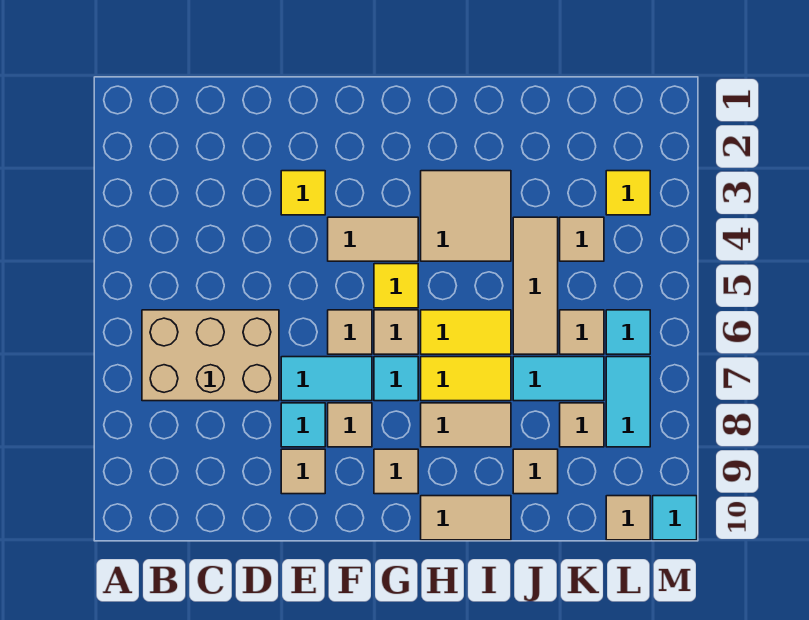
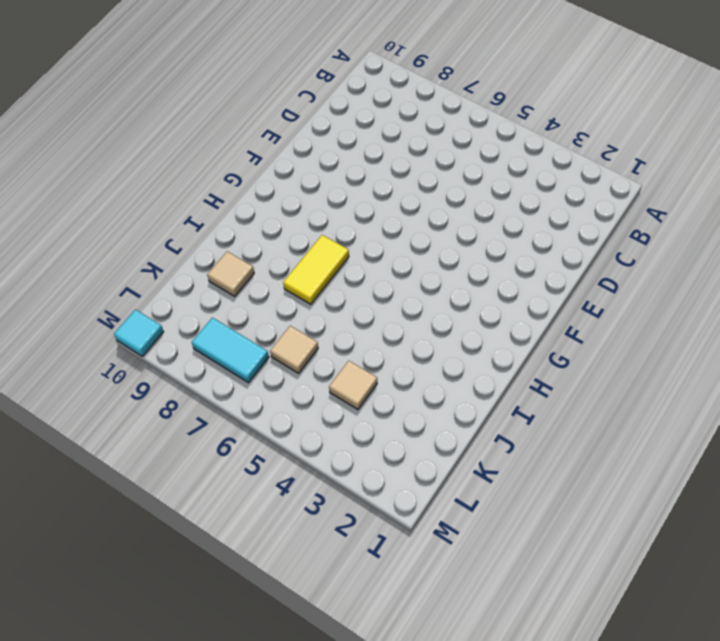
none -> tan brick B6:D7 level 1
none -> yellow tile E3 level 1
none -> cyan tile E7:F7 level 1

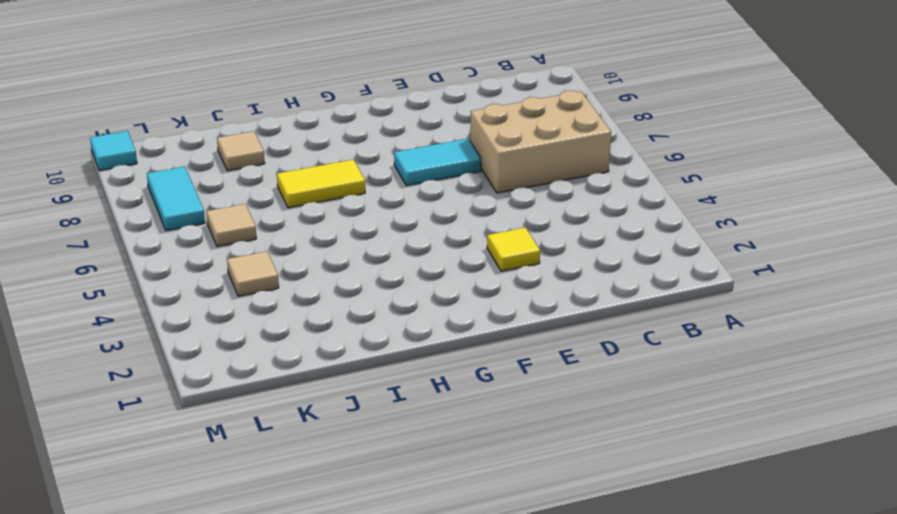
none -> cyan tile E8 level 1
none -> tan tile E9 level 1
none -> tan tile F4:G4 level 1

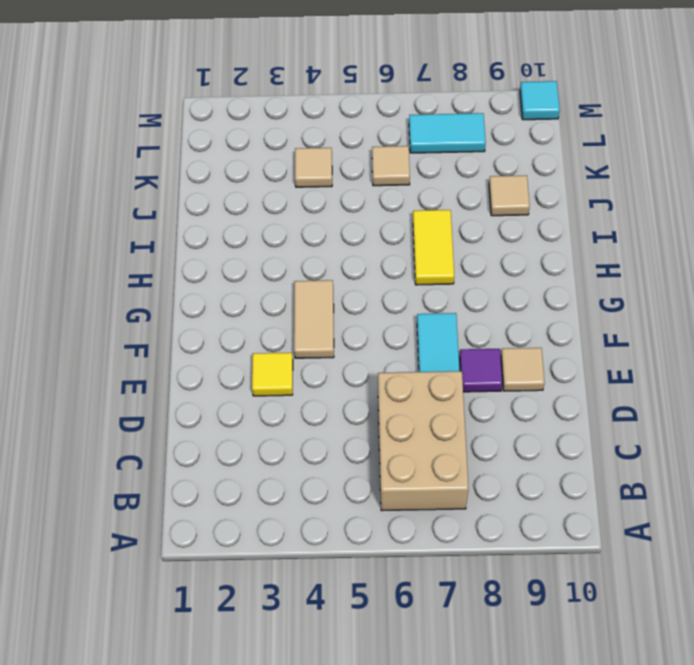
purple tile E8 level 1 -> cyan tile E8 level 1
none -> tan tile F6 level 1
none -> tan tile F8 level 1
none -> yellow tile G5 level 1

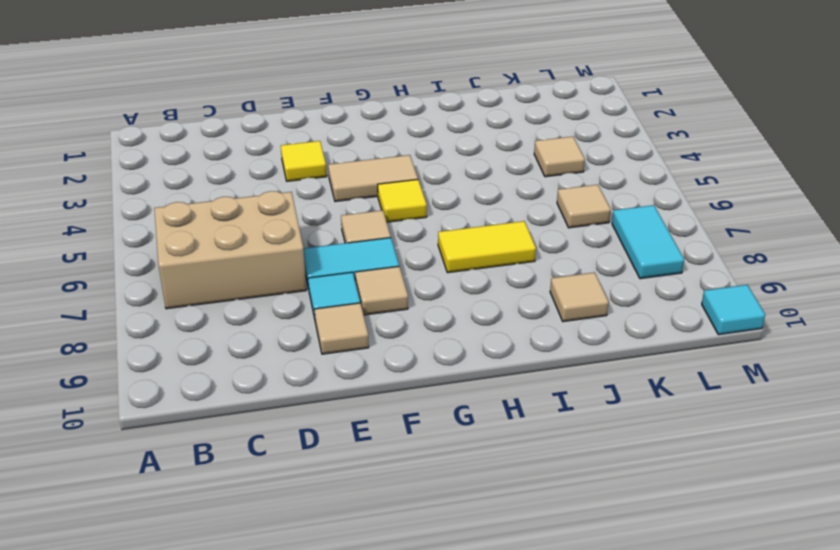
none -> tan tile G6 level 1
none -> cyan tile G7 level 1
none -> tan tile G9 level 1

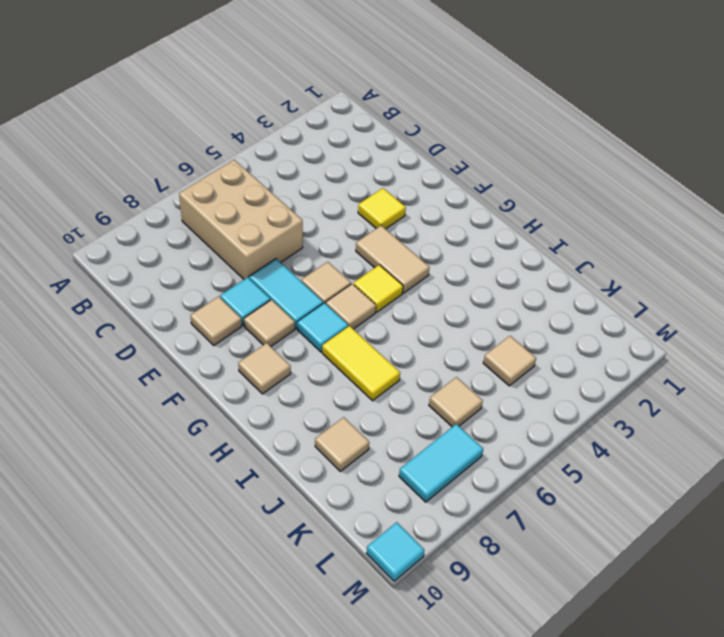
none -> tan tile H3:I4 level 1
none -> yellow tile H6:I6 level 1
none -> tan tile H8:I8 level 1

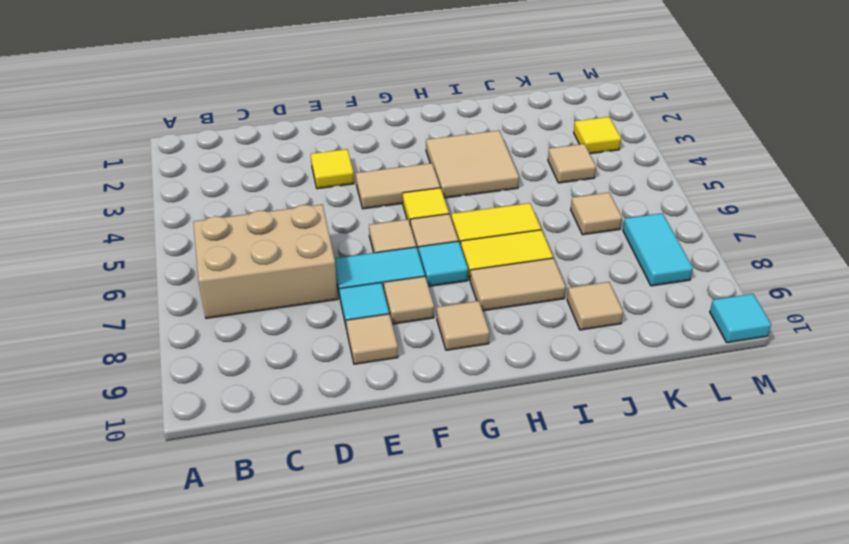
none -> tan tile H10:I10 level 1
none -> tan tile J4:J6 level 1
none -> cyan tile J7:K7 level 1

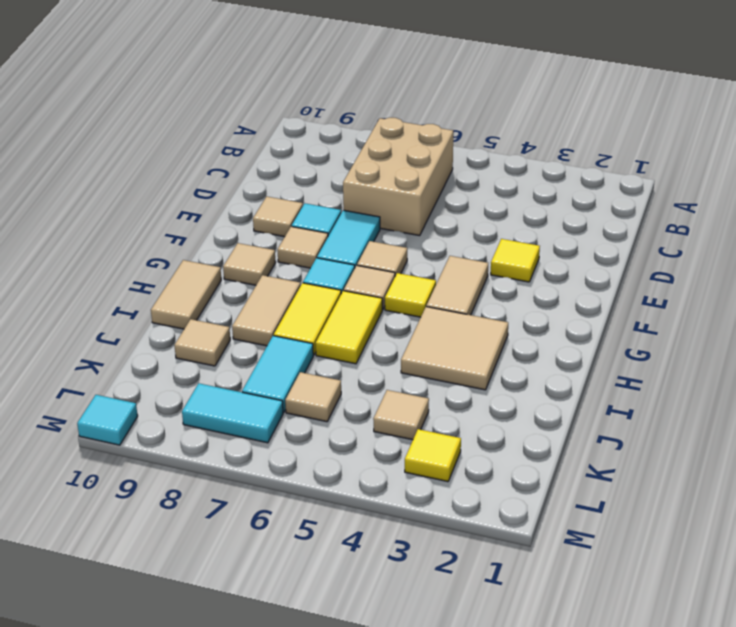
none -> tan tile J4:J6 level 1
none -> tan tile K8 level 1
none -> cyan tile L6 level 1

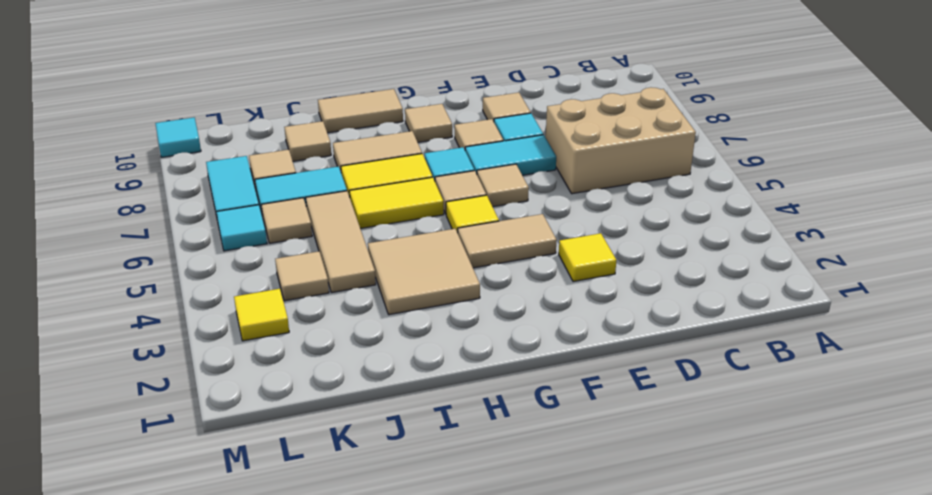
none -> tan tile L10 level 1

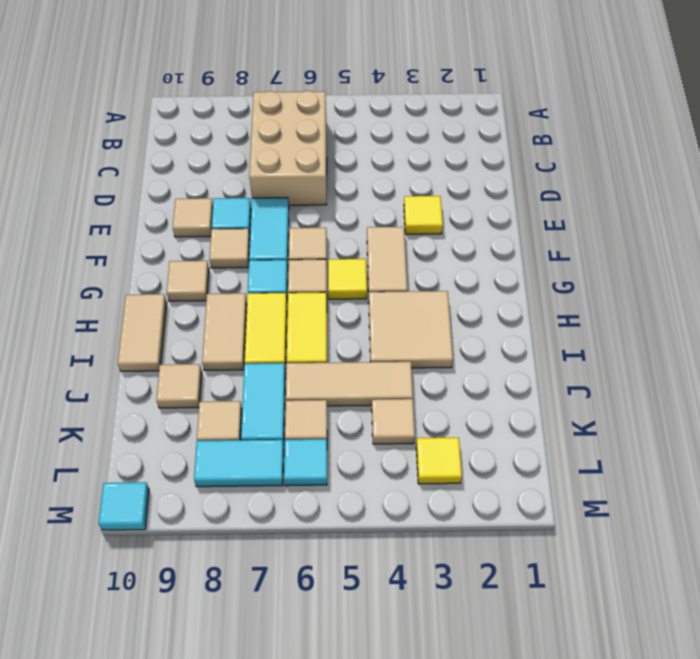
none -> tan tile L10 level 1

* * * * * * *

### Activity:
Reproduce only the lines of the records from the start up to and including the line that holds "none -> tan tile F8 level 1"; do not carry over any picture.

### Solution to this task:
none -> tan brick B6:D7 level 1
none -> yellow tile E3 level 1
none -> cyan tile E7:F7 level 1

none -> cyan tile E8 level 1
none -> tan tile E9 level 1
none -> tan tile F4:G4 level 1

purple tile E8 level 1 -> cyan tile E8 level 1
none -> tan tile F6 level 1
none -> tan tile F8 level 1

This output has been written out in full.